• **What you should do**:
Quote, with no changes, the lines that run from the top of the material to the line with "(257, 225) = (742, 412): none", both included.
━━━━━━━━━━
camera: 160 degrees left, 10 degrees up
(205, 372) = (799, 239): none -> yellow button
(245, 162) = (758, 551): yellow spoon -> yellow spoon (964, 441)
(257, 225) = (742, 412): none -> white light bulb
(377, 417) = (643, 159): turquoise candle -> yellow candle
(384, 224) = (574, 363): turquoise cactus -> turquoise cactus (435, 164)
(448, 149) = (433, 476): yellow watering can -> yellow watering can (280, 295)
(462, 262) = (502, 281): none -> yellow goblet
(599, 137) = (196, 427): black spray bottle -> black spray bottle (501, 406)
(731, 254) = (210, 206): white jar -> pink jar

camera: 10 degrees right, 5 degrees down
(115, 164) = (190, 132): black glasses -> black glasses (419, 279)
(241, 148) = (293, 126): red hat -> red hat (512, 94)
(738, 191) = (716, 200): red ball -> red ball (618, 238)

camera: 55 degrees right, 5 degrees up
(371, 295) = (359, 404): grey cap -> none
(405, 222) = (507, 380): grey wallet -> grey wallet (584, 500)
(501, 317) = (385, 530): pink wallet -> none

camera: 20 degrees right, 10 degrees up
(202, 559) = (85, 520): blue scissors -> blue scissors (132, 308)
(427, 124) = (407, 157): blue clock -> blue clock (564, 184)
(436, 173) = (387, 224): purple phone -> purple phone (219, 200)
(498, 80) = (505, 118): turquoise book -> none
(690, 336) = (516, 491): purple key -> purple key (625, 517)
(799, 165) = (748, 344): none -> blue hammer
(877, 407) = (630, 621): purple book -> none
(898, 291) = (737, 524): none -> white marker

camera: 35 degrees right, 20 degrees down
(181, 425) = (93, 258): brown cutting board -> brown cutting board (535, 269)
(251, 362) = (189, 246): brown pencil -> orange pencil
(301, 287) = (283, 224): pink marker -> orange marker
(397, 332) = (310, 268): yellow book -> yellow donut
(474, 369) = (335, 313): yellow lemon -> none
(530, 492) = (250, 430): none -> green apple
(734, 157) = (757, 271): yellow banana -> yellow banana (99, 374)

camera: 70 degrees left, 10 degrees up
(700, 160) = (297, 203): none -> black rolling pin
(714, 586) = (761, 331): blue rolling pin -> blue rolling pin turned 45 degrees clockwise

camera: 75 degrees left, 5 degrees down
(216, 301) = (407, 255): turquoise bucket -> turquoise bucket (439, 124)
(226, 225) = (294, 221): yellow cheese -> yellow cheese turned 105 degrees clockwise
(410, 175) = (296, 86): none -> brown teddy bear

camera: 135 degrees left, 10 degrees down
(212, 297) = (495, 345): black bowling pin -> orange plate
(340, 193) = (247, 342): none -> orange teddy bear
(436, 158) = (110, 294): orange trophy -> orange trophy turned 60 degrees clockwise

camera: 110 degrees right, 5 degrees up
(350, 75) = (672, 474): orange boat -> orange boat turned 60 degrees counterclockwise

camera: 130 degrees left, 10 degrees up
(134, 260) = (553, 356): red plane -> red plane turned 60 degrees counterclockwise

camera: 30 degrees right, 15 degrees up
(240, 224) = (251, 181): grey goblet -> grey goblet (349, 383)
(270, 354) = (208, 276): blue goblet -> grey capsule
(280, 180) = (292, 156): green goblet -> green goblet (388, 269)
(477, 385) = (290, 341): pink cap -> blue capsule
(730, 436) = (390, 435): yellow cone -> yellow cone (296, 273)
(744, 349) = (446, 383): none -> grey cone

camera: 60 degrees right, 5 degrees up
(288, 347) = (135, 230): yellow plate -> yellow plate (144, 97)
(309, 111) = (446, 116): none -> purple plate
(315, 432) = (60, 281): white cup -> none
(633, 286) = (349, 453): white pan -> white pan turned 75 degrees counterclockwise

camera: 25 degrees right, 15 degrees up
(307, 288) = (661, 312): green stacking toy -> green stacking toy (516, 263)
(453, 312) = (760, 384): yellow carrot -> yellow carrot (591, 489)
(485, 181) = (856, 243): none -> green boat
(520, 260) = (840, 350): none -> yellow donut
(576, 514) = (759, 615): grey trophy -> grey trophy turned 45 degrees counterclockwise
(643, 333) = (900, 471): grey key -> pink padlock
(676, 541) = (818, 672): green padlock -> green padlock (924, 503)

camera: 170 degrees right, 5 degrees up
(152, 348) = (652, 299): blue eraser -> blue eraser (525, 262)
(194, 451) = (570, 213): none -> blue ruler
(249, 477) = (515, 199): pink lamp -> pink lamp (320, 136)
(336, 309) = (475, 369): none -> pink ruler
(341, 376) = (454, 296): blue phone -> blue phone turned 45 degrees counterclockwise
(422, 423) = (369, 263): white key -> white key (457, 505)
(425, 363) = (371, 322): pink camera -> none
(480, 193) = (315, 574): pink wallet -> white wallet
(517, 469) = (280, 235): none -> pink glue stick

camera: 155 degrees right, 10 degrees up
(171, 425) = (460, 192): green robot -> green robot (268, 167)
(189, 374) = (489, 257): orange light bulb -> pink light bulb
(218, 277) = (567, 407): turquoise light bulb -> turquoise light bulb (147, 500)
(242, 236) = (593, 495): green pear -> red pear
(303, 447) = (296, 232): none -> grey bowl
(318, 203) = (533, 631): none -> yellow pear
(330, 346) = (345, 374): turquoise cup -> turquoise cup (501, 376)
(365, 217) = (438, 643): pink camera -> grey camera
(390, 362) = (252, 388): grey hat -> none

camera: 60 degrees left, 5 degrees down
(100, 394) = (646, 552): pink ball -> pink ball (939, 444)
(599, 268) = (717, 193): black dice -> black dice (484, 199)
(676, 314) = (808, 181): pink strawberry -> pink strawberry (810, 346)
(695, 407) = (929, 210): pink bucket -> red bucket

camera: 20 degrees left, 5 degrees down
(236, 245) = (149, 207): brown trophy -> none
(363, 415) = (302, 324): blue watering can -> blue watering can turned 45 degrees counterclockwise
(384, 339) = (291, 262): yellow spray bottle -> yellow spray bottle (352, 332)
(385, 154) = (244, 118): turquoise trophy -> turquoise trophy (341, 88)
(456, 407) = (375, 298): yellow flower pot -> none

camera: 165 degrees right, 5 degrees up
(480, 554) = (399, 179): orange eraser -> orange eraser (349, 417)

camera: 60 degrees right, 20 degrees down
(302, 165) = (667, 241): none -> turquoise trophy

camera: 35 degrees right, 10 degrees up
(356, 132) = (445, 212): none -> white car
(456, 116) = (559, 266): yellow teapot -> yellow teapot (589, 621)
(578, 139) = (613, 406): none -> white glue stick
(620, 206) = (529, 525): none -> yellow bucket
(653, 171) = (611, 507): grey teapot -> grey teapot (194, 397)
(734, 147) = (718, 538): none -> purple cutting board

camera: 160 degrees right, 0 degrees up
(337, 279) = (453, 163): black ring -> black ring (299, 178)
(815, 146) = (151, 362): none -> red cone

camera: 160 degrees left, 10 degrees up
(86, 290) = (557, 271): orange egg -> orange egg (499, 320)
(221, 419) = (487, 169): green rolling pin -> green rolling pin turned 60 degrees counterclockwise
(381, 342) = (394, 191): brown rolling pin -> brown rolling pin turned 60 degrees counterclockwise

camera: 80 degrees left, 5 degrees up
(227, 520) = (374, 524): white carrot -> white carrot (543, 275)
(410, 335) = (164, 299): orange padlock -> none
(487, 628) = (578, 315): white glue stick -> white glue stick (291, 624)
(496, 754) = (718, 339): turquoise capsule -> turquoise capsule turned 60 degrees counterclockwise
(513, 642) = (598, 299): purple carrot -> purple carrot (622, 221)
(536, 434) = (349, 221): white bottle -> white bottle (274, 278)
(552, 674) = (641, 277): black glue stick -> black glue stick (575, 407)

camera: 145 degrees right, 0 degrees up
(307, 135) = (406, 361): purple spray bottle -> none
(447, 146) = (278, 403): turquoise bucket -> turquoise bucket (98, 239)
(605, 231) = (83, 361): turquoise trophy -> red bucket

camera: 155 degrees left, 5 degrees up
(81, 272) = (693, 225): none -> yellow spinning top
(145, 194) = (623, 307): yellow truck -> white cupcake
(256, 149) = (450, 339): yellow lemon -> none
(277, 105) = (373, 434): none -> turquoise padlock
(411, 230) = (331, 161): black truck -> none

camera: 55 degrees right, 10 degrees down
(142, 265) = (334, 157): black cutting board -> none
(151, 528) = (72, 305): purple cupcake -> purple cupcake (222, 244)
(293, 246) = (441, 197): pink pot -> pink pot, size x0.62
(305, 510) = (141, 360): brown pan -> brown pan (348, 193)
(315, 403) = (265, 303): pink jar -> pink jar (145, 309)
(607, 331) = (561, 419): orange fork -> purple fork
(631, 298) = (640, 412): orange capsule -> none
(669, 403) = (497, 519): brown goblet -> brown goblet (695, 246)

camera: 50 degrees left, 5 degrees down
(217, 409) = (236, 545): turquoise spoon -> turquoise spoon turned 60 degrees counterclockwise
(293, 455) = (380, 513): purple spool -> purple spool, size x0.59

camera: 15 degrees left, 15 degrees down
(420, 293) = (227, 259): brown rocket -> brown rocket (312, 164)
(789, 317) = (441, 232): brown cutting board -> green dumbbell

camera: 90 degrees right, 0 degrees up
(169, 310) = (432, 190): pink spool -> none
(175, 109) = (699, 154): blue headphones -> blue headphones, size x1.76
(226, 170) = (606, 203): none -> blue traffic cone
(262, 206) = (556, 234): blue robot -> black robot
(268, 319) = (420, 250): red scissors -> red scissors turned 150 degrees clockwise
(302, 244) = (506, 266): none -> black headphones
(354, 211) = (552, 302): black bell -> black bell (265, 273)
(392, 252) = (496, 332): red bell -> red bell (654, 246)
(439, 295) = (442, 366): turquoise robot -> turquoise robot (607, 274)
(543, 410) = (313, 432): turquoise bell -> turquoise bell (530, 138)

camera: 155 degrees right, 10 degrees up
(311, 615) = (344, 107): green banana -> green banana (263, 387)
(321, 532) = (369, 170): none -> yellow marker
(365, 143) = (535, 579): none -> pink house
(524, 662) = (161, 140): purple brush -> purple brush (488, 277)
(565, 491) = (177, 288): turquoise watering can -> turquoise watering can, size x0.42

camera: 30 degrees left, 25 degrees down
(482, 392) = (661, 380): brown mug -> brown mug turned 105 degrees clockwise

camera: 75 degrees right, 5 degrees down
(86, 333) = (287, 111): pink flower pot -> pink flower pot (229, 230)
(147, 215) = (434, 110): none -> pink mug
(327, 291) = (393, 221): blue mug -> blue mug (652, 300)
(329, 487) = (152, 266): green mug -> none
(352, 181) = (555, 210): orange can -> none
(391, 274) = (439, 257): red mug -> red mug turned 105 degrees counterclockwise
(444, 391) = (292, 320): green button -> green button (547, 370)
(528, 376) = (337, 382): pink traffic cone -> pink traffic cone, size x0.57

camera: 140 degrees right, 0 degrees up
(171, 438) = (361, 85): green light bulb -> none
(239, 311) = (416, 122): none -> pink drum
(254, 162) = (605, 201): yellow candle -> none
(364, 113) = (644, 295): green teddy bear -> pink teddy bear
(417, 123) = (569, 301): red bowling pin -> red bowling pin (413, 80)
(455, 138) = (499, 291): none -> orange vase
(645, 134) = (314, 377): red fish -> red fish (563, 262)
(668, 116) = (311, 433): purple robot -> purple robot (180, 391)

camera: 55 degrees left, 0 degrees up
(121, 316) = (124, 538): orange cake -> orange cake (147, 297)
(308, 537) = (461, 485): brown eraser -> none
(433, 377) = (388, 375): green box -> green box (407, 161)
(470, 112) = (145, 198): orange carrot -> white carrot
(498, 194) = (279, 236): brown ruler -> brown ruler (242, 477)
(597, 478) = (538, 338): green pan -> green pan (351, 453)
━━━━━━━━━━
• **Finished exercise**:
camera: 160 degrees left, 10 degrees up
(205, 372) = (799, 239): none -> yellow button
(245, 162) = (758, 551): yellow spoon -> yellow spoon (964, 441)
(257, 225) = (742, 412): none -> white light bulb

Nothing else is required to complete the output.